Although the data holds pictures, return only the lines from the one containing "(522, 584) = (234, 171): green phone -> none" to the end, exactly, and without them.

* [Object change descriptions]

□ □ □

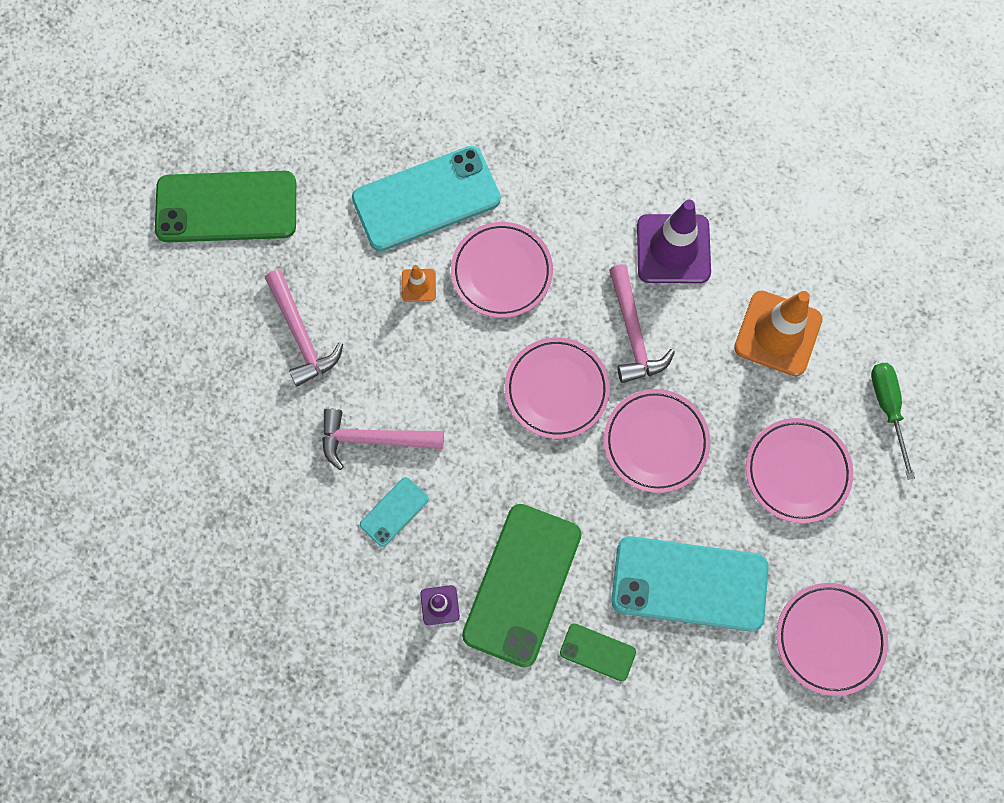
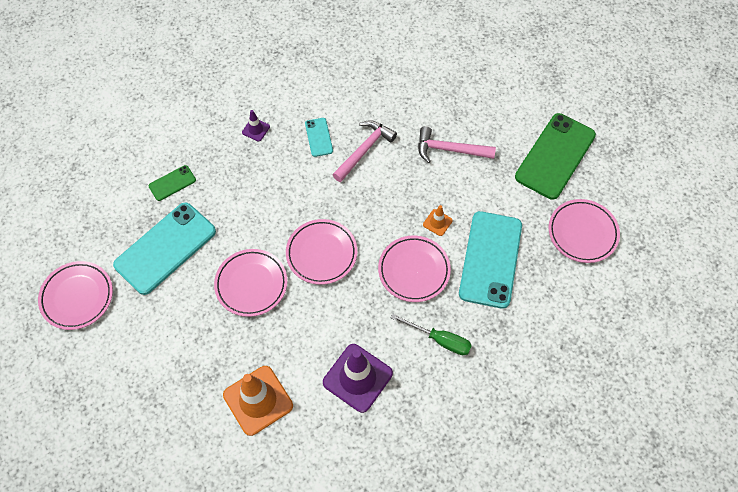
camera: 125 degrees right, 10 degrees down
(522, 584) = (234, 171): green phone -> none
(633, 333) = (322, 316): pink hammer -> none
(797, 472) = (172, 348): pink plate -> pink plate (582, 233)
(888, 409) = (162, 430): green screwdriver -> green screwdriver (440, 340)

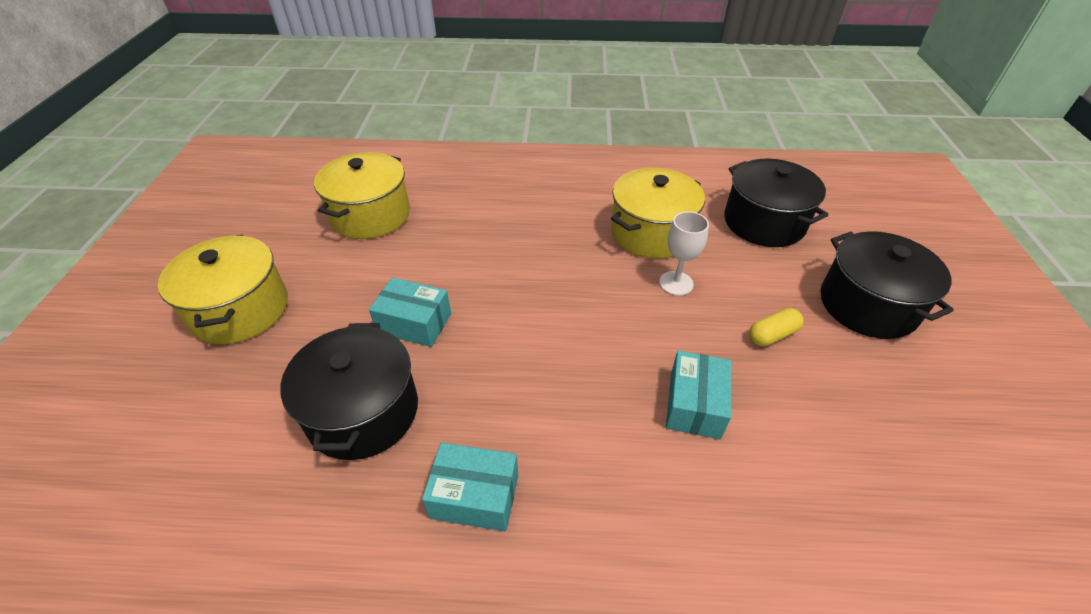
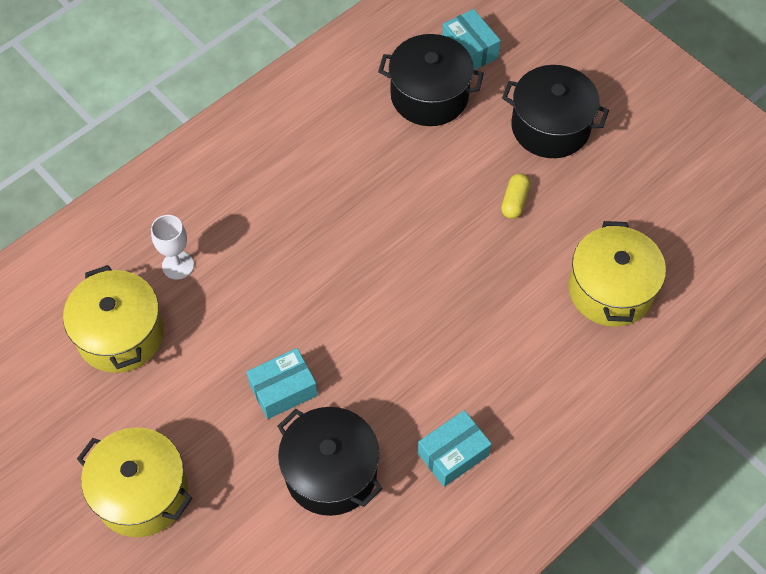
camera: 45 degrees left, 15 degrees up
(651, 233) = (360, 171): yellow pot -> yellow pot (610, 290)
(676, 283) = (420, 206): white goblet -> white goblet (178, 265)
(694, 405) = (513, 293): turquoise box -> turquoise box (469, 50)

□ □ □

* [Answer section]
(522, 584) = (234, 171): green phone -> none
(633, 333) = (322, 316): pink hammer -> none
(797, 472) = (172, 348): pink plate -> pink plate (582, 233)
(888, 409) = (162, 430): green screwdriver -> green screwdriver (440, 340)

camera: 45 degrees left, 15 degrees up
(651, 233) = (360, 171): yellow pot -> yellow pot (610, 290)
(676, 283) = (420, 206): white goblet -> white goblet (178, 265)
(694, 405) = (513, 293): turquoise box -> turquoise box (469, 50)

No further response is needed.